* **Assignment**: Exact copy, pictures excluded: please retype the lines from the start of the material through the line containing "grey pot [372,316,454,405]", both ends included, and nothing more.

%%

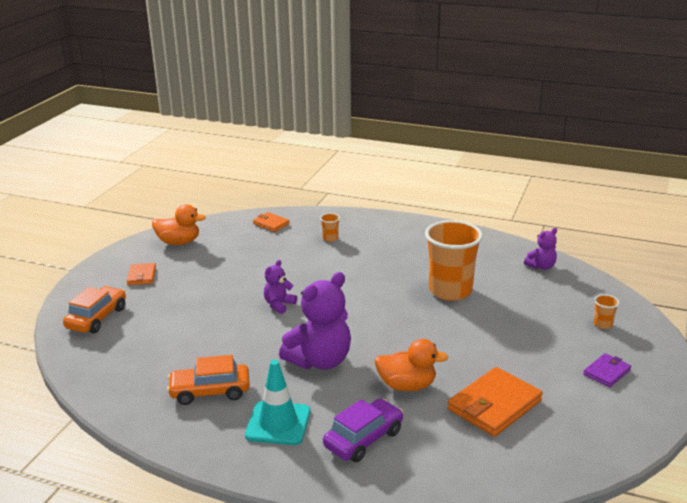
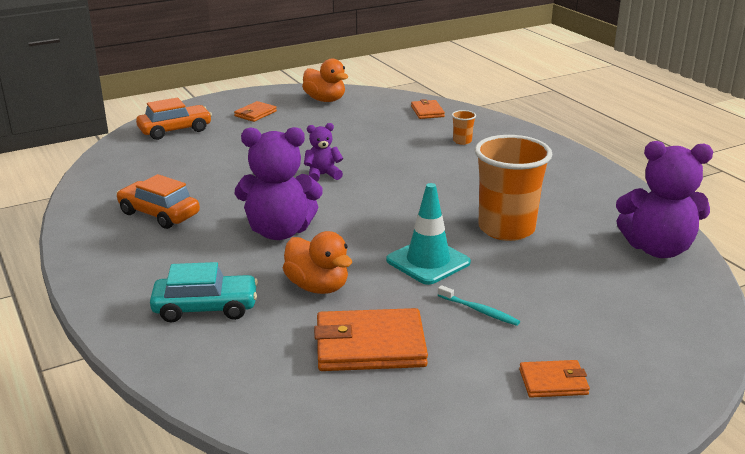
camera: 40 degrees right, 0 degrees up
turquoise traffic cone [245,360,311,445] -> turquoise traffic cone moved to [386,183,471,285]
purple car [323,398,403,462] -> turquoise car [150,262,258,322]
purple teddy bear [524,228,557,270] -> purple teddy bear [616,141,713,258], size x1.94
purple wallet [583,353,631,387] -> orange wallet [519,360,590,398]
orange cup [594,295,619,329] -> none
none -> turquoise toothbrush [438,285,520,326]

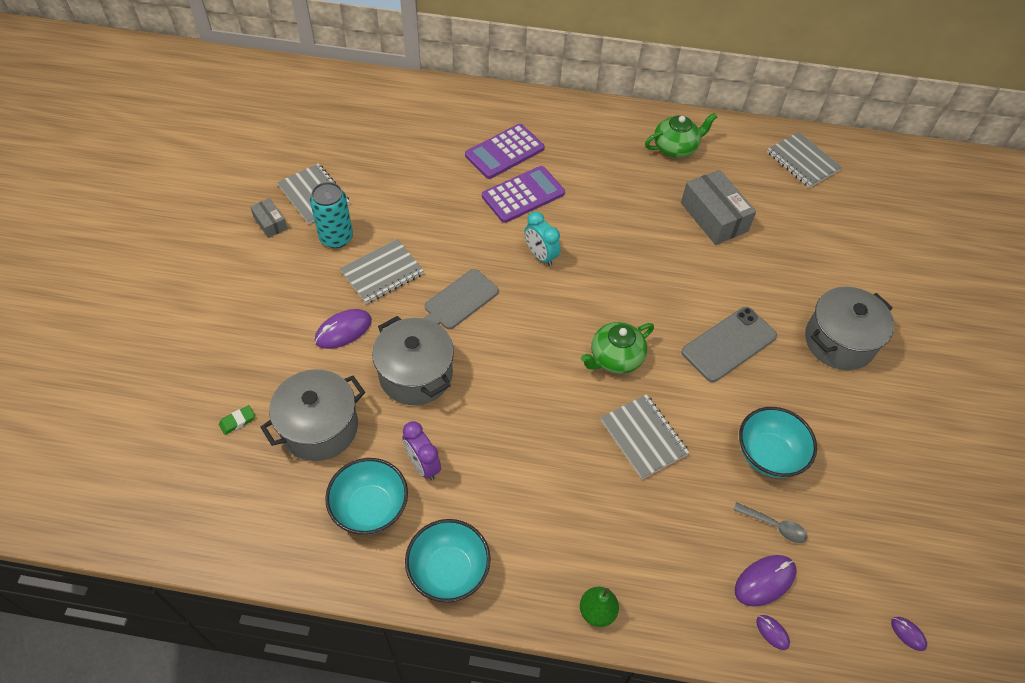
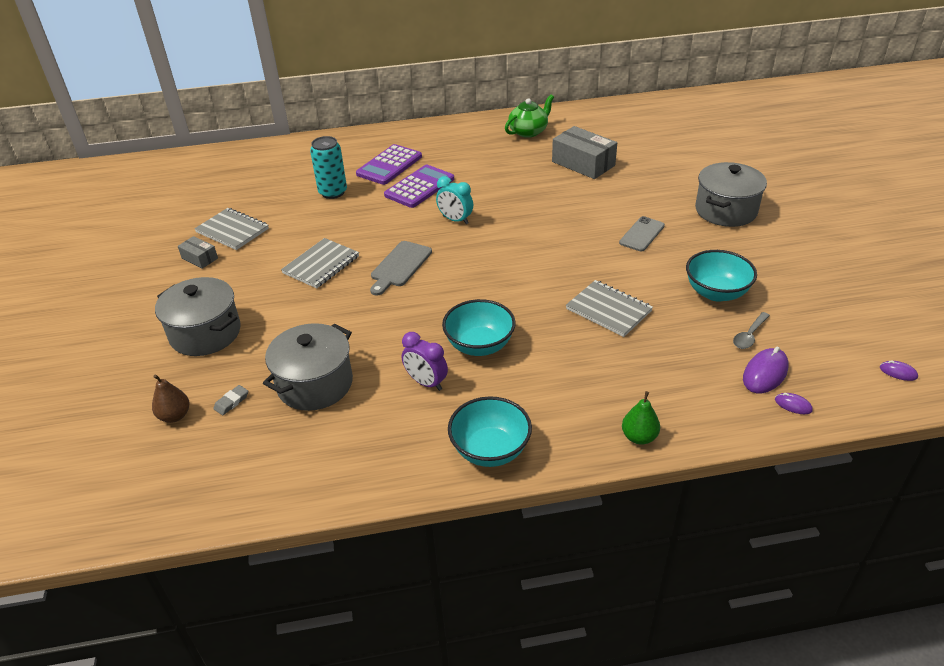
camera: 15 degrees left, 15 degrees down
green eraser [219,405,255,435] -> grey eraser [213,385,248,415]
turquoise can [310,182,353,248] -> turquoise can moved to [310,136,347,199]
purple mouse [315,309,372,349] -> none
turquoise bowl [325,458,408,535] -> turquoise bowl moved to [442,299,515,356]
grey pot [372,316,454,405] -> grey pot moved to [155,277,241,356]
green teapot [581,322,654,374] -> none
grey phone [682,307,777,382] -> grey phone [619,216,665,251], size x0.65
grey spoon [733,502,808,543] -> grey spoon turned 120 degrees clockwise [733,312,770,349]
grey notebook [767,132,842,188] -> none
none -> brown pear [152,375,190,423]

%%

* **Finished task**:
camera: 40 degrees right, 0 degrees up
turquoise traffic cone [245,360,311,445] -> turquoise traffic cone moved to [386,183,471,285]
purple car [323,398,403,462] -> turquoise car [150,262,258,322]
purple teddy bear [524,228,557,270] -> purple teddy bear [616,141,713,258], size x1.94
purple wallet [583,353,631,387] -> orange wallet [519,360,590,398]
orange cup [594,295,619,329] -> none
none -> turquoise toothbrush [438,285,520,326]

camera: 15 degrees left, 15 degrees down
green eraser [219,405,255,435] -> grey eraser [213,385,248,415]
turquoise can [310,182,353,248] -> turquoise can moved to [310,136,347,199]
purple mouse [315,309,372,349] -> none
turquoise bowl [325,458,408,535] -> turquoise bowl moved to [442,299,515,356]
grey pot [372,316,454,405] -> grey pot moved to [155,277,241,356]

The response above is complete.